[Supplied records]

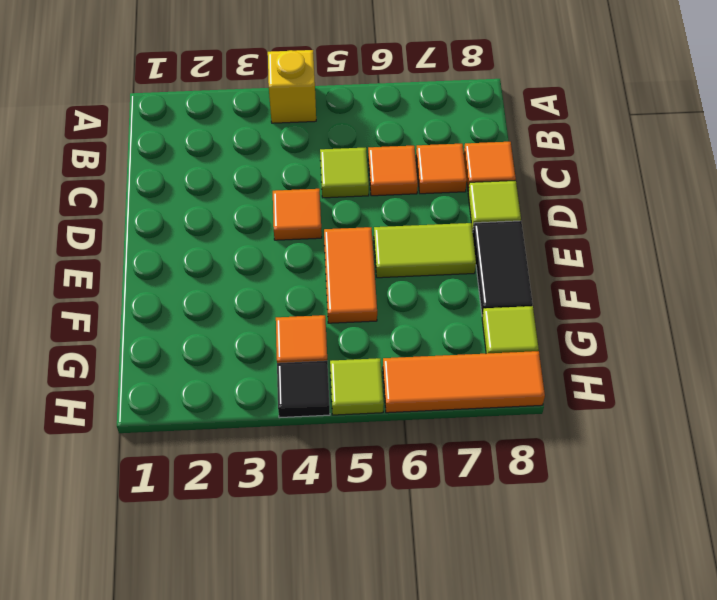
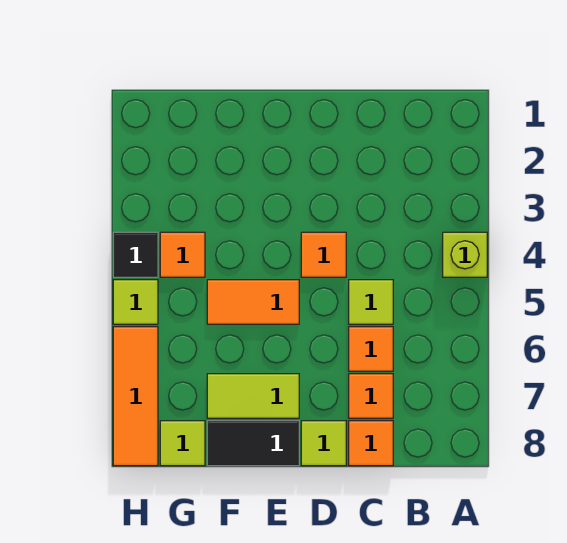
yellow brick A4 level 1 -> lime brick A4 level 1
lime tile E6:E7 level 1 -> lime tile E7:F7 level 1

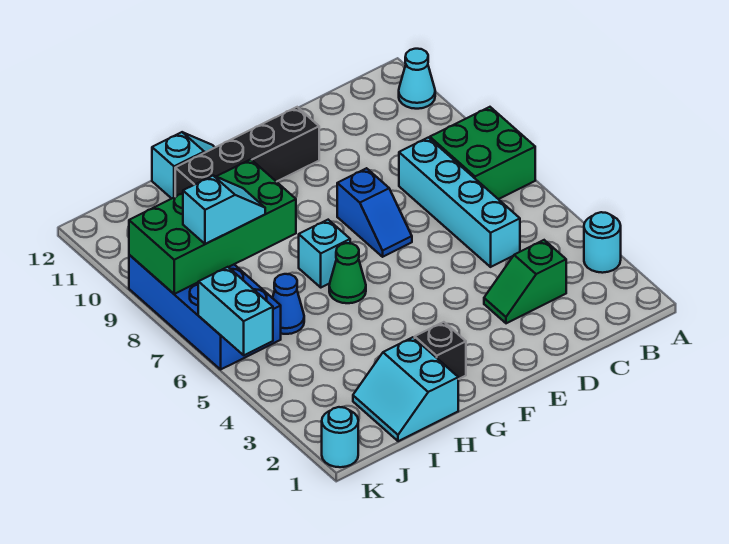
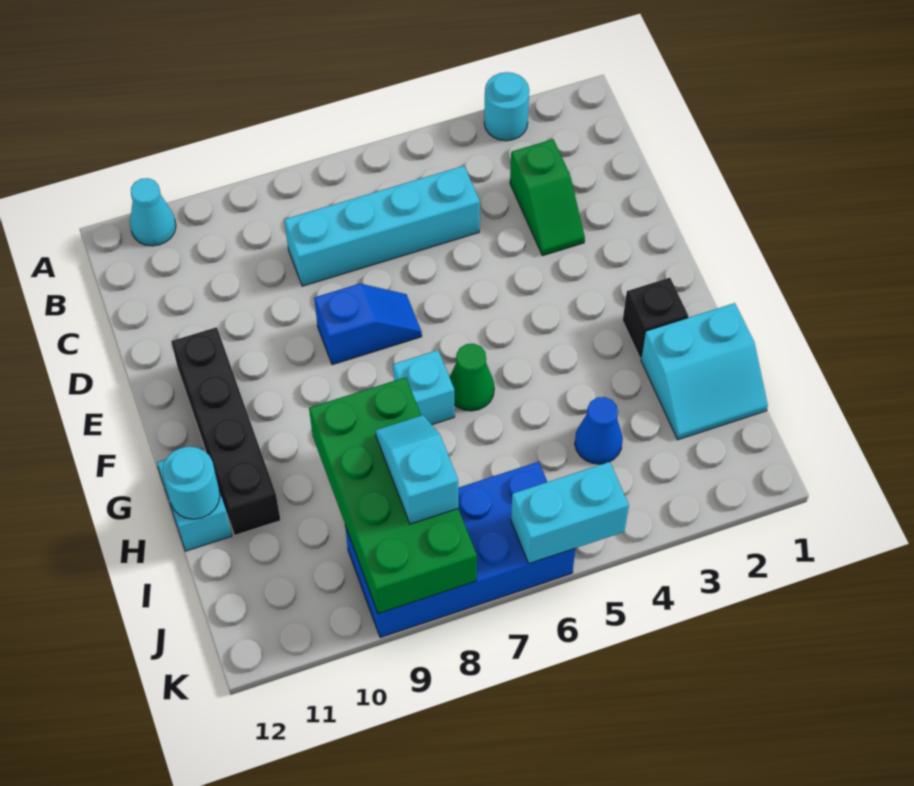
green brick A7:B8 level 1 -> none
blue cone I6 level 1 -> blue cone I4 level 1
cyan round brick K1 level 1 -> cyan round brick H12 level 2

[/Supplied records]

### To do
Transcribe the listing word for word, but keep its pictures out of the copy.

### Reply to the task
yellow brick A4 level 1 -> lime brick A4 level 1
lime tile E6:E7 level 1 -> lime tile E7:F7 level 1

green brick A7:B8 level 1 -> none
blue cone I6 level 1 -> blue cone I4 level 1
cyan round brick K1 level 1 -> cyan round brick H12 level 2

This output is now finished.